Please extract each line in the entries below that contains the string "with". Treat uppercase and lowercase as different.

Data items =
+++++

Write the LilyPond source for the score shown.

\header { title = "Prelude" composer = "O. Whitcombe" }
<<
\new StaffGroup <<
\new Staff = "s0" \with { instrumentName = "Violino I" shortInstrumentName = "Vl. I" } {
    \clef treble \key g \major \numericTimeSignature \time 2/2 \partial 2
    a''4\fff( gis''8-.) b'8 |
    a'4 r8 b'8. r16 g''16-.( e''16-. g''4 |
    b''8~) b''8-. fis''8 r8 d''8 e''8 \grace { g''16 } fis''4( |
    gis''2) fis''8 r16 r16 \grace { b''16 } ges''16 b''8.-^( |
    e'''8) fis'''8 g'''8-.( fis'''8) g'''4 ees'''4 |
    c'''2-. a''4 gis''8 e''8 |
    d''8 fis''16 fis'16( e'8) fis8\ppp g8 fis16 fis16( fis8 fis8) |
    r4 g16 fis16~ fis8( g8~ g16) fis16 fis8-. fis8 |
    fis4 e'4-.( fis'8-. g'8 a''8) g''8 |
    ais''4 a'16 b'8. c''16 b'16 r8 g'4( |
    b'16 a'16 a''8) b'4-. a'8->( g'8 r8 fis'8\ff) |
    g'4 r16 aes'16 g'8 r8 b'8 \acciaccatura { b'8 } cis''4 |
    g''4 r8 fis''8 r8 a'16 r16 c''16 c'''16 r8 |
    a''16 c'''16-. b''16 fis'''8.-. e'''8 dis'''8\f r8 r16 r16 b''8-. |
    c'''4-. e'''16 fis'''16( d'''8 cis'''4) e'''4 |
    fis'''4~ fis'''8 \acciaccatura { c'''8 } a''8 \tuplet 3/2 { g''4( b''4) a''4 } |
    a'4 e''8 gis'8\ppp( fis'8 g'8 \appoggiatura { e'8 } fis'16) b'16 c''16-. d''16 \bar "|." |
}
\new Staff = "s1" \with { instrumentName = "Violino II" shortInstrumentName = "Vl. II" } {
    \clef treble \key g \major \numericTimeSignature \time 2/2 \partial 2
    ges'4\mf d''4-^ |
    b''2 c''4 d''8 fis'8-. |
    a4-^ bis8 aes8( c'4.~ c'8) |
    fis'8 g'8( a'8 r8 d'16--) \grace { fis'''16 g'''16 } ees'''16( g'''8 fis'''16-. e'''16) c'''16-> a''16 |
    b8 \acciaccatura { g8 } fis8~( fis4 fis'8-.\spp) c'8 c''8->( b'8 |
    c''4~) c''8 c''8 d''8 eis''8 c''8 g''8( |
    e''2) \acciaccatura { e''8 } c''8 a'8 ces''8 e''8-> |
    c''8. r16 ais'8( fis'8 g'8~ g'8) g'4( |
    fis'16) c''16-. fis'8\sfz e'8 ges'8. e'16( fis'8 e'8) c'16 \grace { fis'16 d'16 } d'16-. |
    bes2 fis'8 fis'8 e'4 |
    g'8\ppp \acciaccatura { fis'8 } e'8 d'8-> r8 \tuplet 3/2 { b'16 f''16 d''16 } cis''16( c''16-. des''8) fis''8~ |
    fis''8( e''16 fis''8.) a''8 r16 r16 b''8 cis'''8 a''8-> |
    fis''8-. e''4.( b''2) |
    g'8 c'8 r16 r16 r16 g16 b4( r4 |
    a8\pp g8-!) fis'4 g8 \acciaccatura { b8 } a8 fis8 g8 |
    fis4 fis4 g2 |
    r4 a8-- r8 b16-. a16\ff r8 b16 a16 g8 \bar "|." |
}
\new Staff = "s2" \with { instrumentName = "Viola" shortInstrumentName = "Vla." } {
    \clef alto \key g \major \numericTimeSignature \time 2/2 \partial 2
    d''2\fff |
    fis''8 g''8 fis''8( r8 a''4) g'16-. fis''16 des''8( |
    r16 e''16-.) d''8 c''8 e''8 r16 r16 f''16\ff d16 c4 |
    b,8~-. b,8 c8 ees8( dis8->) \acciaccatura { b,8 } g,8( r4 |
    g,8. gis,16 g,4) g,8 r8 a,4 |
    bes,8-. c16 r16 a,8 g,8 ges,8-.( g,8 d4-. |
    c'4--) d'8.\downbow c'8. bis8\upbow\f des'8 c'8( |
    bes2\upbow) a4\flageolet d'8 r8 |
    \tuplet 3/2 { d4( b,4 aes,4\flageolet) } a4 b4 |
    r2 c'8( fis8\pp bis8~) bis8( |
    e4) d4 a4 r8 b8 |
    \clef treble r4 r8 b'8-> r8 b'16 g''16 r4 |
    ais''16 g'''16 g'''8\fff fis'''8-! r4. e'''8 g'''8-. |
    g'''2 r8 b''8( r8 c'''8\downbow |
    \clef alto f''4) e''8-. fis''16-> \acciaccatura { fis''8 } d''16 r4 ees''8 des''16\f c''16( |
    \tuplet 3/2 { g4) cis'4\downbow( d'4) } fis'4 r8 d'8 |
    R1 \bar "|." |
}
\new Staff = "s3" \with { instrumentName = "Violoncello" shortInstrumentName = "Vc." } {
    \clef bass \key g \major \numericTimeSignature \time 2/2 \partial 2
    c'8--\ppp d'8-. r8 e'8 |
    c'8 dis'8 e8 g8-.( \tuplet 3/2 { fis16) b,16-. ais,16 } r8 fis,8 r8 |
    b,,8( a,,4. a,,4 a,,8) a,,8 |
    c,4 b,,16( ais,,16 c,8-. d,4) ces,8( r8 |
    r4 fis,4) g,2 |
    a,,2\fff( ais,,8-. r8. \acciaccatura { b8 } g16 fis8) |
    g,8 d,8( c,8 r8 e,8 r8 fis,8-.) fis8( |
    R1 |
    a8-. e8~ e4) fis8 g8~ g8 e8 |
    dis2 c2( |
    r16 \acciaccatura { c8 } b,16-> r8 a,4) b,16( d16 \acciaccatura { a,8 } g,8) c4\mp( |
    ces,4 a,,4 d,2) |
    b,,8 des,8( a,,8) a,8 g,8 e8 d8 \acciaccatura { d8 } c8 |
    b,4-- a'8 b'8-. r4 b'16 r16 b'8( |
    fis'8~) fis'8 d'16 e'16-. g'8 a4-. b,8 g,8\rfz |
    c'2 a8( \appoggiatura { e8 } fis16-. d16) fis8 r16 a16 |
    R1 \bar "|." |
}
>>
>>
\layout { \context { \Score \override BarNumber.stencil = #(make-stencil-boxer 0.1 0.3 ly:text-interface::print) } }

+++++

Response =
\new Staff = "s0" \with { instrumentName = "Violino I" shortInstrumentName = "Vl. I" } {
\new Staff = "s1" \with { instrumentName = "Violino II" shortInstrumentName = "Vl. II" } {
\new Staff = "s2" \with { instrumentName = "Viola" shortInstrumentName = "Vla." } {
\new Staff = "s3" \with { instrumentName = "Violoncello" shortInstrumentName = "Vc." } {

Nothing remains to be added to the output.